ACTIVITY: Exclude all pictures from your copy of the data below, which should otherwise match exactly.

DATA PROVIDED:
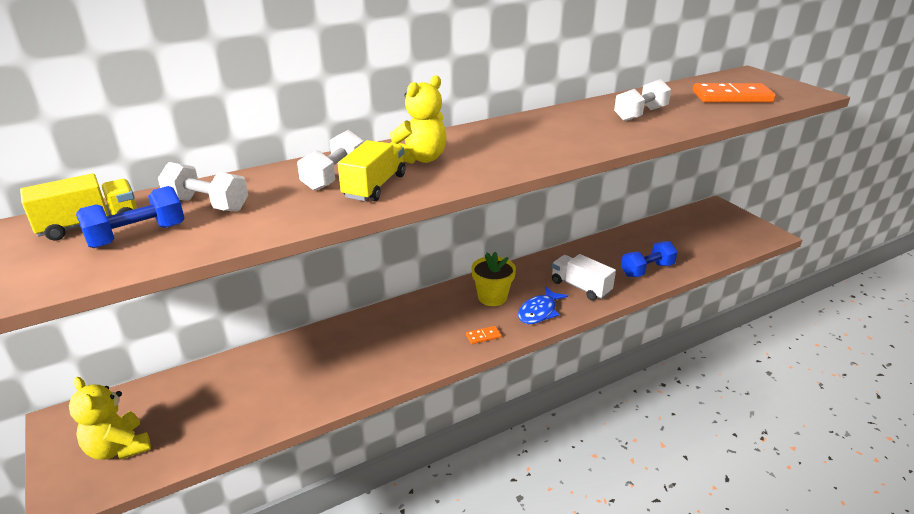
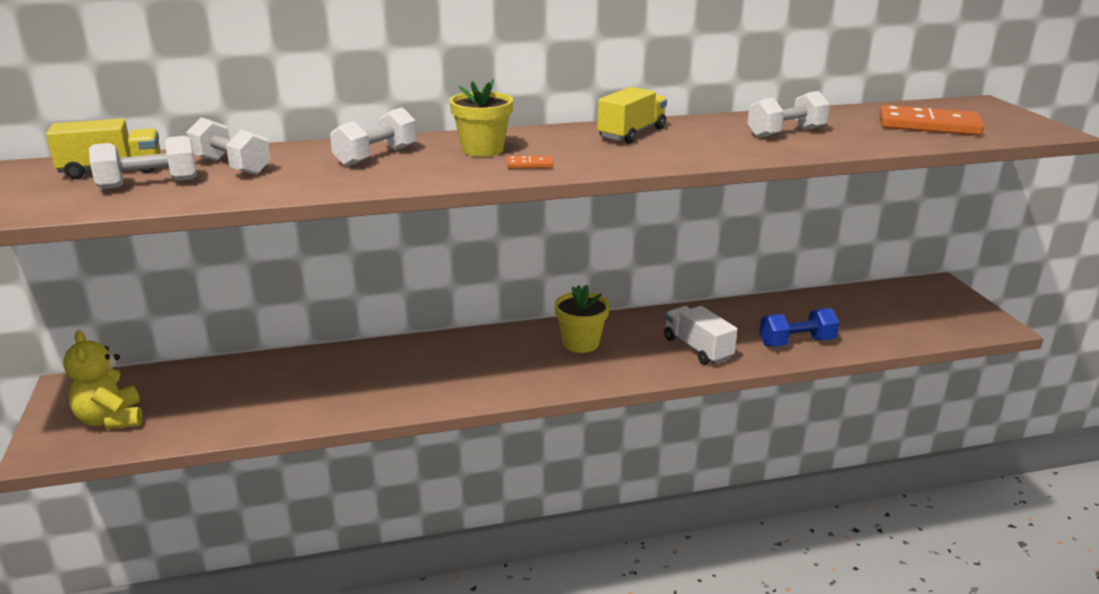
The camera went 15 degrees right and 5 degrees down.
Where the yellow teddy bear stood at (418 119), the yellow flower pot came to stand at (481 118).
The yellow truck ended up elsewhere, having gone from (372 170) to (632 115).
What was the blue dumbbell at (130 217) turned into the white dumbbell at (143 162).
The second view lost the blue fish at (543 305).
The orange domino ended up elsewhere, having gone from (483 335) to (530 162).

EXERCISE OUTPUT:
The camera went 15 degrees right and 5 degrees down.
Where the yellow teddy bear stood at (418 119), the yellow flower pot came to stand at (481 118).
The yellow truck ended up elsewhere, having gone from (372 170) to (632 115).
What was the blue dumbbell at (130 217) turned into the white dumbbell at (143 162).
The second view lost the blue fish at (543 305).
The orange domino ended up elsewhere, having gone from (483 335) to (530 162).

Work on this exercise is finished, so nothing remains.